Prompt » Output only the lines from the line holding "camera: 50 degrees left, 10 degrees down" through the close of the records, exactly as they appear, with all pictures omitted.

Before-and-after object listings

**********

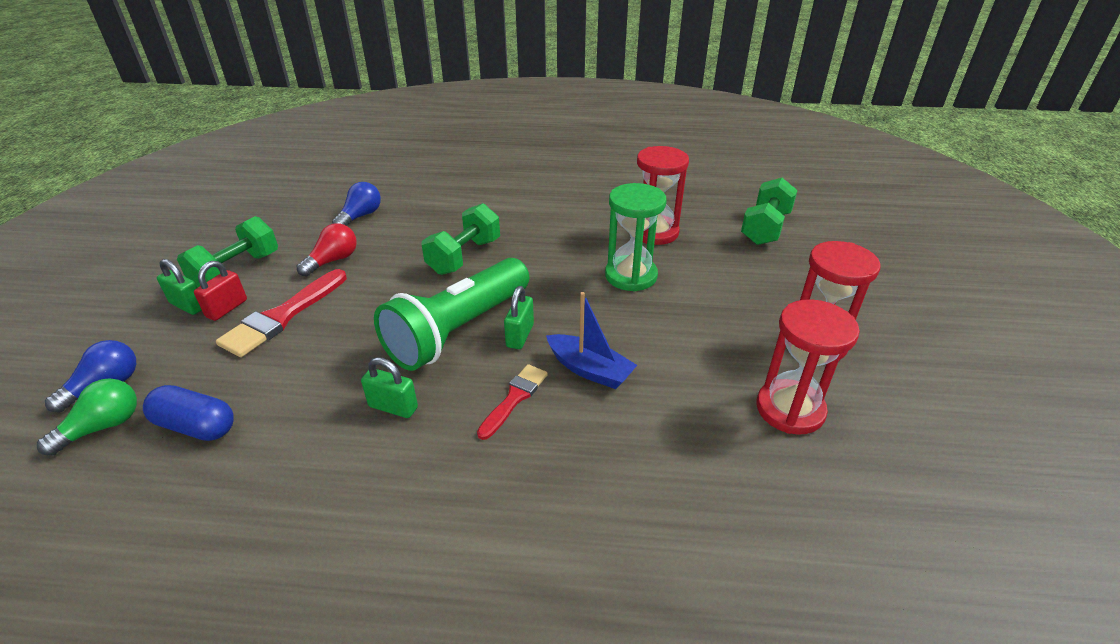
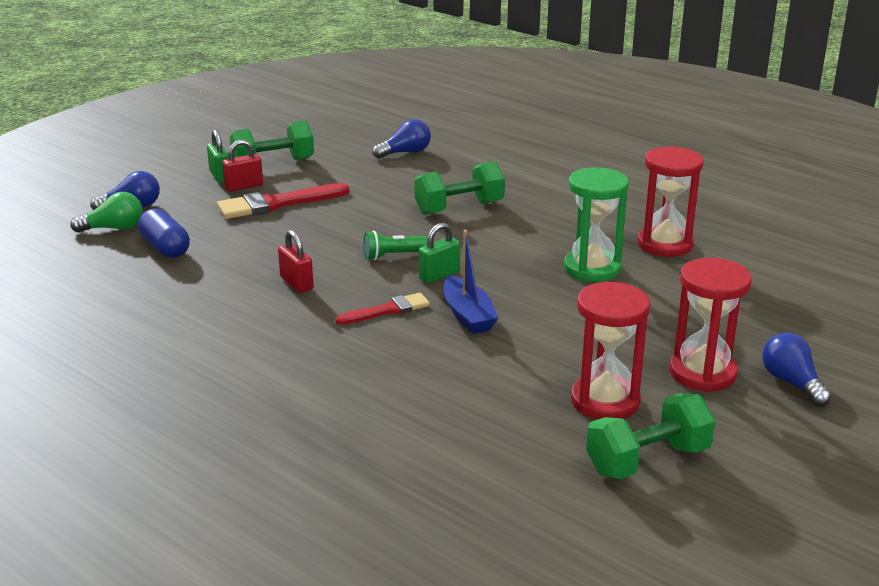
camera: 35 degrees right, 10 degrees down
red light bulb [297,223,357,277] -> none
green padlock [361,357,418,418] -> red padlock [278,230,314,293]
green flashlight [374,258,529,371] -> green flashlight [363,231,428,260], size x0.42
green dumbbell [741,178,798,245] -> green dumbbell moved to [586,393,715,479]
none -> blue light bulb [762,333,832,407]

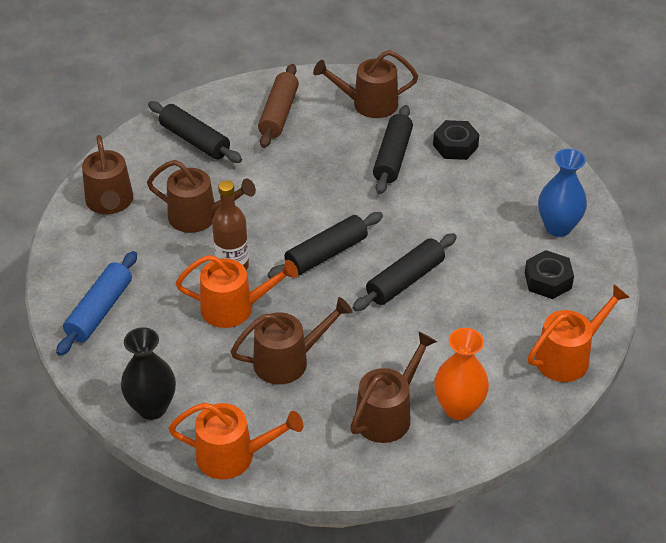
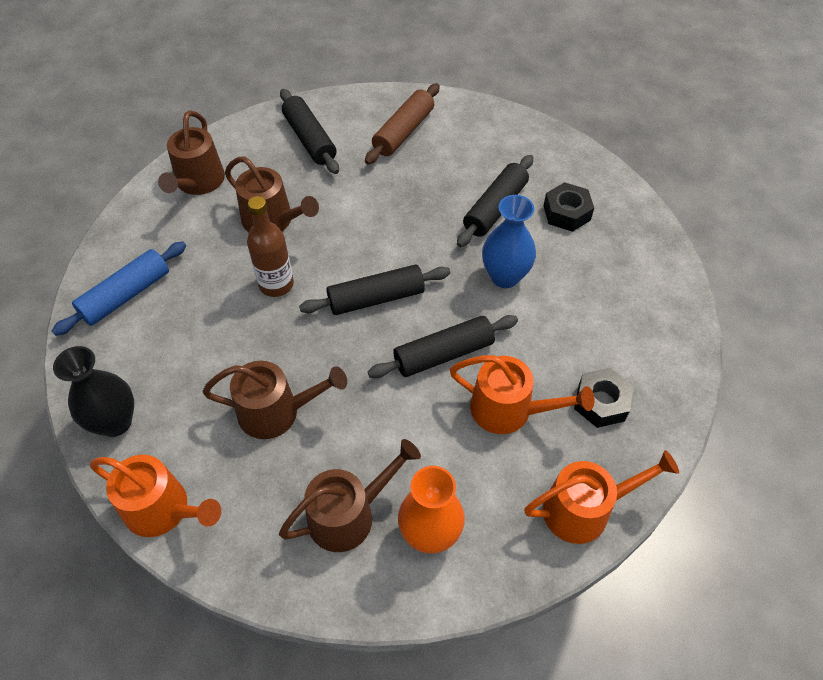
camera: 20 degrees right, 10 degrees up
orange watering can [175,255,298,328] -> orange watering can moved to [450,355,594,434]
brown watering can [313,50,418,118] -> none
blue vase [538,149,587,237] -> blue vase moved to [482,195,536,288]

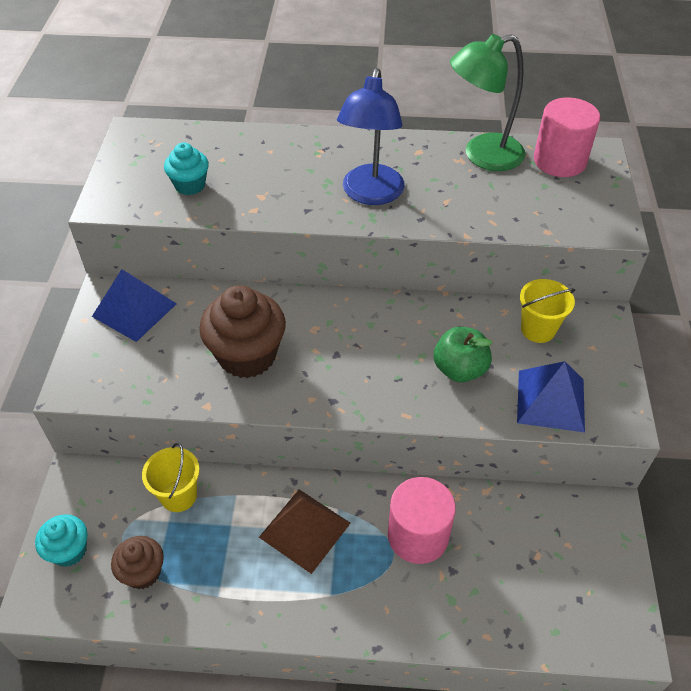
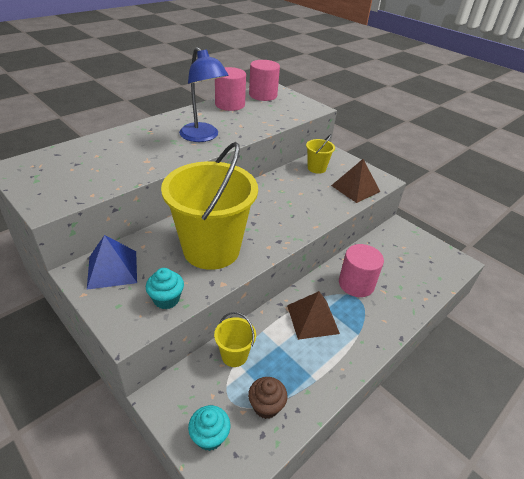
camera: 50 degrees left, 10 degrees down
turquoise cupcake [164,142,209,195] -> turquoise cupcake moved to [146,268,184,309]
brown cupcake [199,285,286,378] -> yellow bucket [161,142,258,270]
green apple [434,327,492,382] -> none
green lamp [450,34,525,171] -> pink cylinder [215,67,246,111]
blue pyramid [517,361,585,432] -> brown pyramid [331,159,380,203]

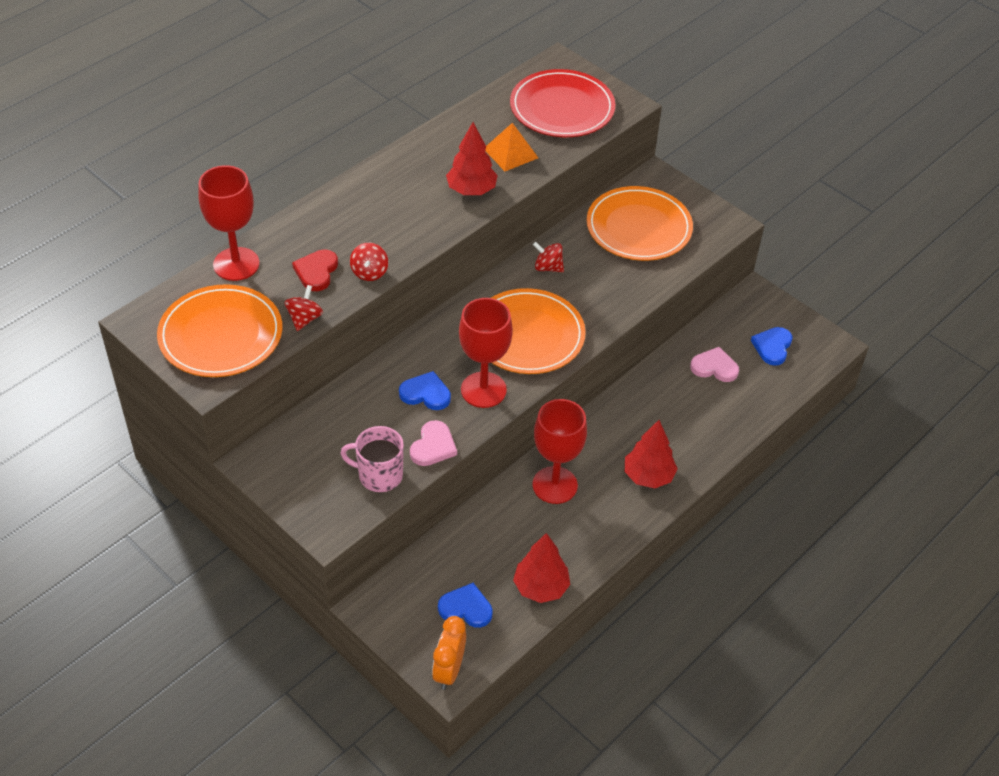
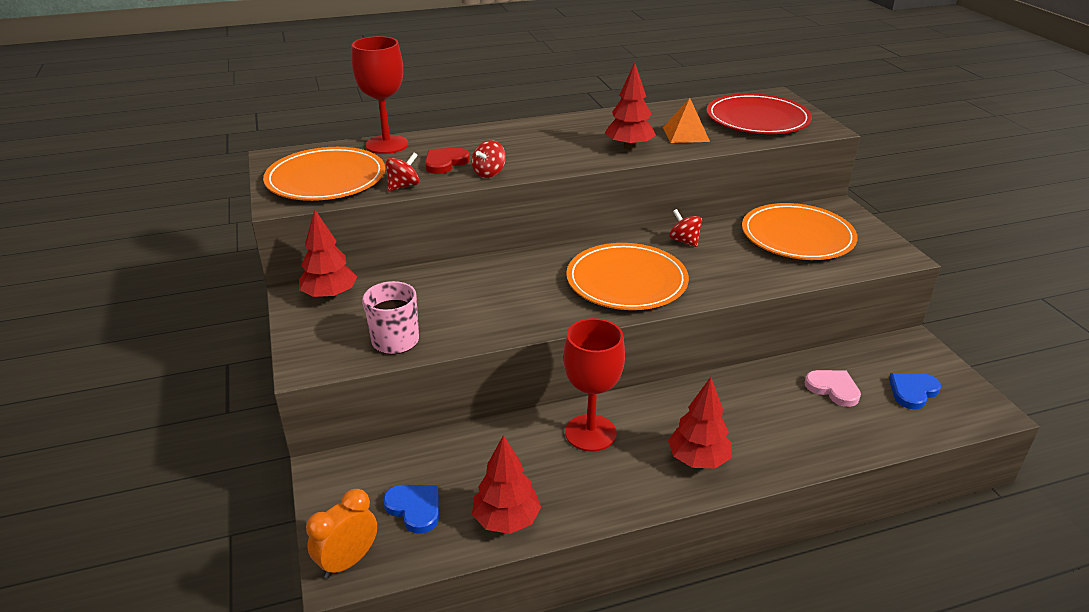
camera: 30 degrees right, 15 degrees down
blue heart [399,371,451,410] -> none
pink heart [410,420,457,466] -> none
red goblet [459,298,513,408] -> none
none -> red tree [299,210,357,300]

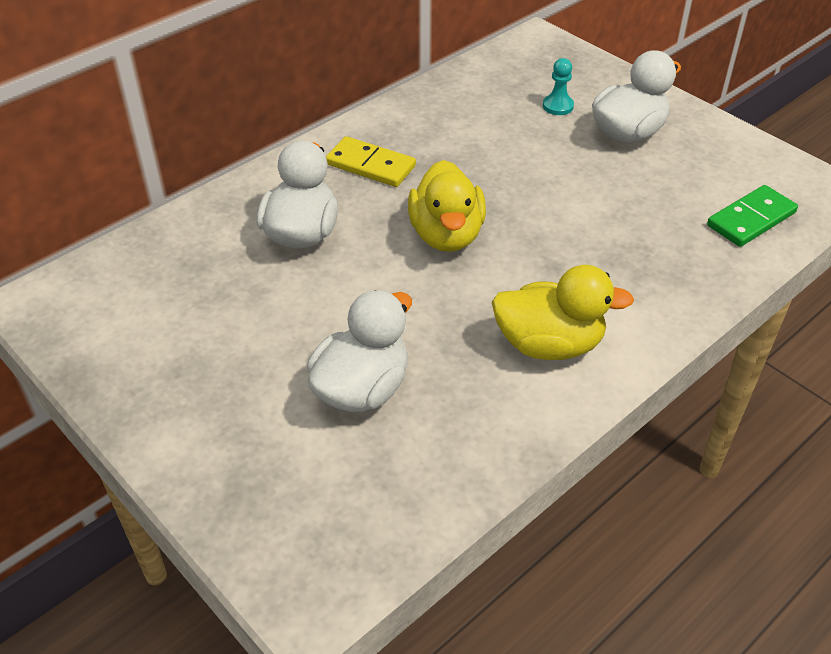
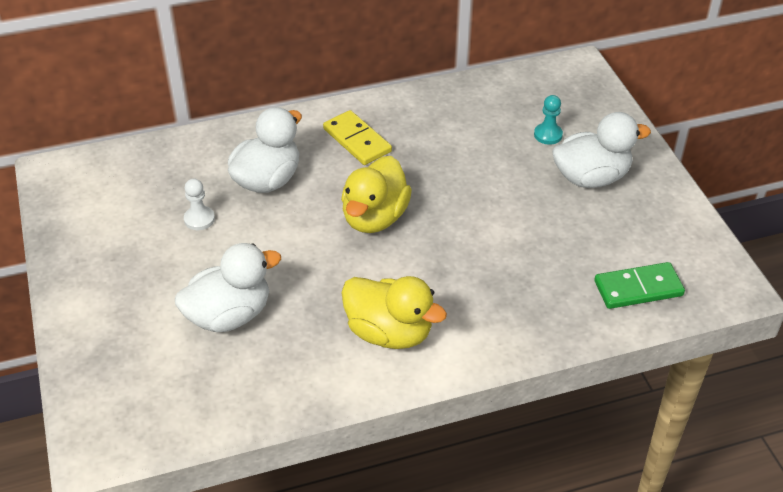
camera: 25 degrees right, 0 degrees up
none -> white pawn [184,179,215,230]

**********

Output of the exercise »
camera: 50 degrees left, 10 degrees down
turquoise cupcake [164,142,209,195] -> turquoise cupcake moved to [146,268,184,309]
brown cupcake [199,285,286,378] -> yellow bucket [161,142,258,270]
green apple [434,327,492,382] -> none
green lamp [450,34,525,171] -> pink cylinder [215,67,246,111]
blue pyramid [517,361,585,432] -> brown pyramid [331,159,380,203]

camera: 30 degrees right, 15 degrees down
blue heart [399,371,451,410] -> none
pink heart [410,420,457,466] -> none
red goblet [459,298,513,408] -> none
none -> red tree [299,210,357,300]

camera: 25 degrees right, 0 degrees up
none -> white pawn [184,179,215,230]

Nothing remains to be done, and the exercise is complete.